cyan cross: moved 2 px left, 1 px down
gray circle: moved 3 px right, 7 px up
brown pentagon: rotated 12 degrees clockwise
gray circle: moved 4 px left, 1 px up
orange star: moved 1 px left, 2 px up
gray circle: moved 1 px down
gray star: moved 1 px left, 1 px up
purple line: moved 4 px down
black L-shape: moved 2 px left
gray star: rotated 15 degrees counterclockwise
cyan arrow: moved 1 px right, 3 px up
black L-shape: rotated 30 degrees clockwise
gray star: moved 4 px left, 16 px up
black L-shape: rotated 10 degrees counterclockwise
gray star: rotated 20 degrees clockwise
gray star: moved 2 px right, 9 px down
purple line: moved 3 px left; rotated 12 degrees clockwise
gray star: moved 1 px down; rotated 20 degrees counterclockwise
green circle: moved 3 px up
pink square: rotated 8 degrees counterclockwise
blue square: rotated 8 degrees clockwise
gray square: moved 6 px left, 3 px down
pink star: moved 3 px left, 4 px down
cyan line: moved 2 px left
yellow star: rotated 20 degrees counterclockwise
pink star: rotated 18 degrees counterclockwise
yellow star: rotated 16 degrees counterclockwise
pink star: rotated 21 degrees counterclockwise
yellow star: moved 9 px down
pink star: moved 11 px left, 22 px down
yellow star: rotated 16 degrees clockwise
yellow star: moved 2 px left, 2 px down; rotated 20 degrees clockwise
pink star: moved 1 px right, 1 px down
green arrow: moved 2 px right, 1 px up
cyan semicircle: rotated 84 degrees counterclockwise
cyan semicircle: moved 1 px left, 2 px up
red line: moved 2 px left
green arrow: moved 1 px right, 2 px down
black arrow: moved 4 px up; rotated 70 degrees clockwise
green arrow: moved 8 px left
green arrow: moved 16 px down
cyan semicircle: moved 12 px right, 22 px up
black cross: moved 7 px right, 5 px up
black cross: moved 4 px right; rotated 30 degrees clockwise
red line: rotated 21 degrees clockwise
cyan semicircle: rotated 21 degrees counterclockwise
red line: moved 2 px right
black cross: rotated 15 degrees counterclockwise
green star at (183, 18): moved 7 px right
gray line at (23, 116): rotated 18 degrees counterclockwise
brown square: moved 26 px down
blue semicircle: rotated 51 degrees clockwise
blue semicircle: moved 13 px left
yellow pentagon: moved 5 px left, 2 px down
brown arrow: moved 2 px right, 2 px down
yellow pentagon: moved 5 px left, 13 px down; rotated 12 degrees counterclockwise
+ + + +
Short problem: Rewrite the material as a JSON list of strings, one string per line, covering everything from its first line through the line containing "red line: moved 2 px left", including that line. Leave out any blank lines.

Response to this exercise:
[
  "cyan cross: moved 2 px left, 1 px down",
  "gray circle: moved 3 px right, 7 px up",
  "brown pentagon: rotated 12 degrees clockwise",
  "gray circle: moved 4 px left, 1 px up",
  "orange star: moved 1 px left, 2 px up",
  "gray circle: moved 1 px down",
  "gray star: moved 1 px left, 1 px up",
  "purple line: moved 4 px down",
  "black L-shape: moved 2 px left",
  "gray star: rotated 15 degrees counterclockwise",
  "cyan arrow: moved 1 px right, 3 px up",
  "black L-shape: rotated 30 degrees clockwise",
  "gray star: moved 4 px left, 16 px up",
  "black L-shape: rotated 10 degrees counterclockwise",
  "gray star: rotated 20 degrees clockwise",
  "gray star: moved 2 px right, 9 px down",
  "purple line: moved 3 px left; rotated 12 degrees clockwise",
  "gray star: moved 1 px down; rotated 20 degrees counterclockwise",
  "green circle: moved 3 px up",
  "pink square: rotated 8 degrees counterclockwise",
  "blue square: rotated 8 degrees clockwise",
  "gray square: moved 6 px left, 3 px down",
  "pink star: moved 3 px left, 4 px down",
  "cyan line: moved 2 px left",
  "yellow star: rotated 20 degrees counterclockwise",
  "pink star: rotated 18 degrees counterclockwise",
  "yellow star: rotated 16 degrees counterclockwise",
  "pink star: rotated 21 degrees counterclockwise",
  "yellow star: moved 9 px down",
  "pink star: moved 11 px left, 22 px down",
  "yellow star: rotated 16 degrees clockwise",
  "yellow star: moved 2 px left, 2 px down; rotated 20 degrees clockwise",
  "pink star: moved 1 px right, 1 px down",
  "green arrow: moved 2 px right, 1 px up",
  "cyan semicircle: rotated 84 degrees counterclockwise",
  "cyan semicircle: moved 1 px left, 2 px up",
  "red line: moved 2 px left"
]